Supplied data below:

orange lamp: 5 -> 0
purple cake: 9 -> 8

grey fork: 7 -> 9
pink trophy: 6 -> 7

End of Supplied data.
Supplied data below:

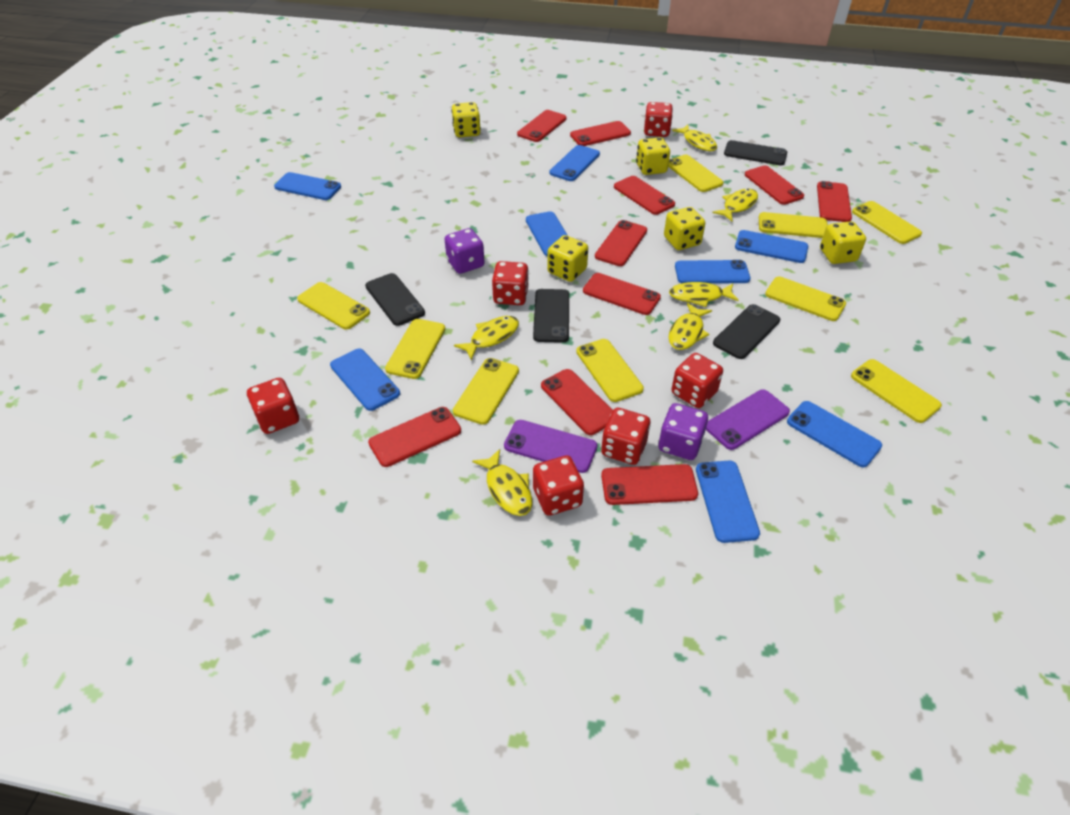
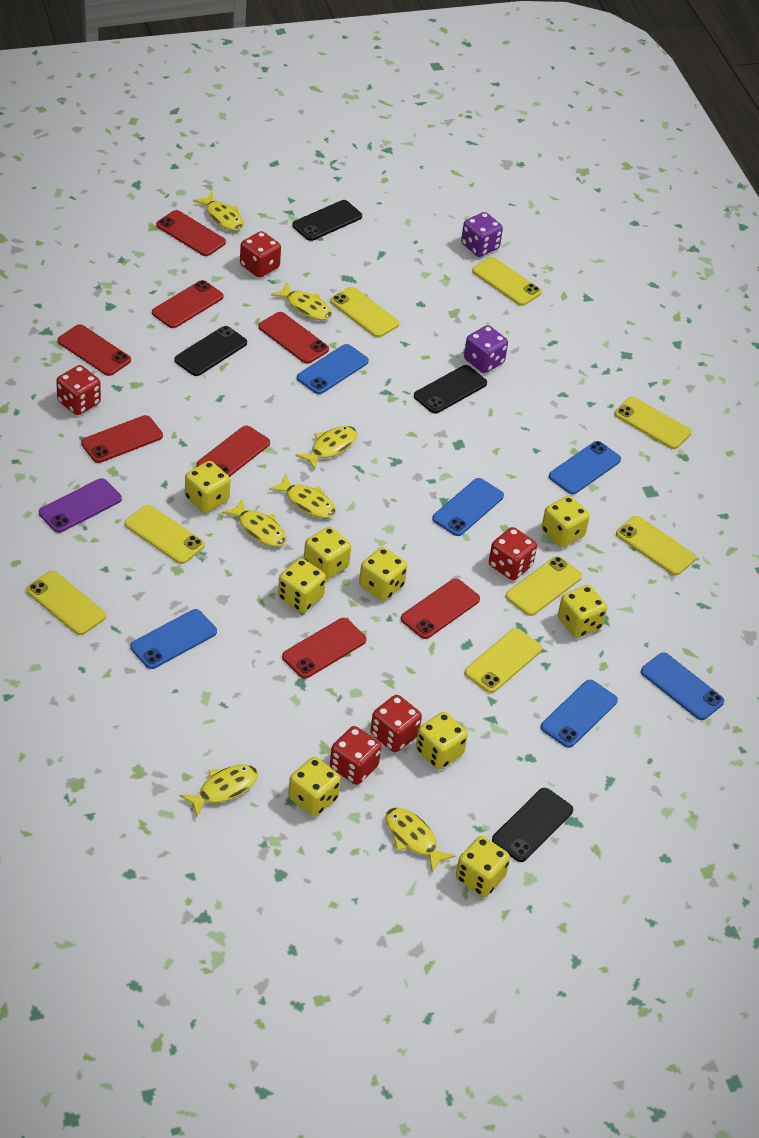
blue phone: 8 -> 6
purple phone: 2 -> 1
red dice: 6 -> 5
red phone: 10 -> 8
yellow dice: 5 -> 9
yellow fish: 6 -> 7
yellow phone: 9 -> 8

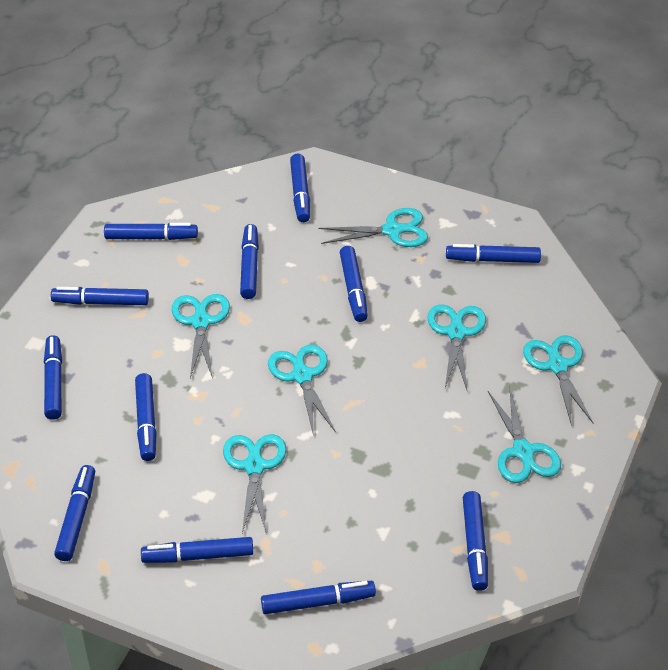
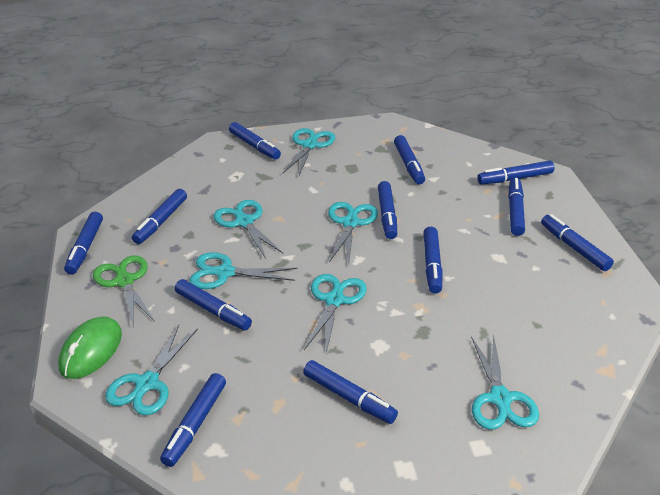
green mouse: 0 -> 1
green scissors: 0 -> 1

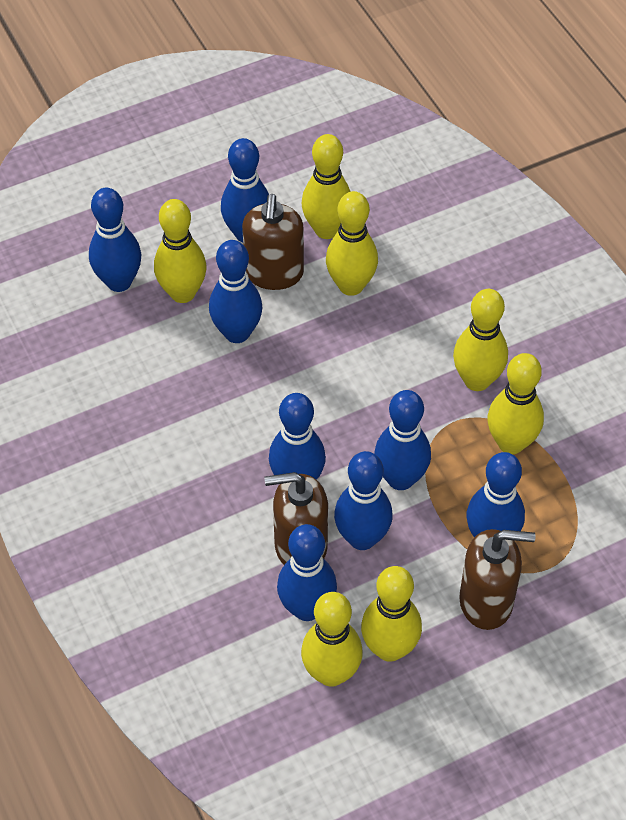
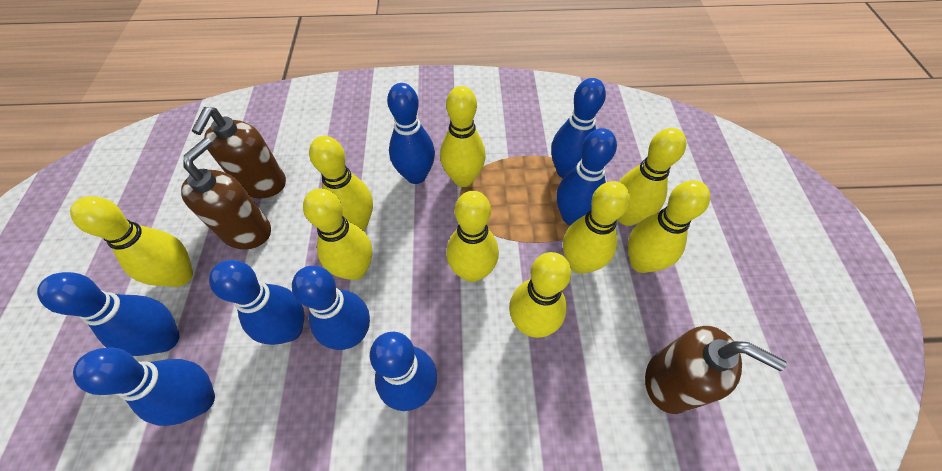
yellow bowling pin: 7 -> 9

End of Supplied data.

• Activity: Quote the lines above exactly, starting with the one that has "yellow dice: 5 -> 9" and ending with the one that has "yellow bowling pin: 7 -> 9"; drop the pictures and include nothing else.

• Worked solution:
yellow dice: 5 -> 9
yellow fish: 6 -> 7
yellow phone: 9 -> 8

green mouse: 0 -> 1
green scissors: 0 -> 1

yellow bowling pin: 7 -> 9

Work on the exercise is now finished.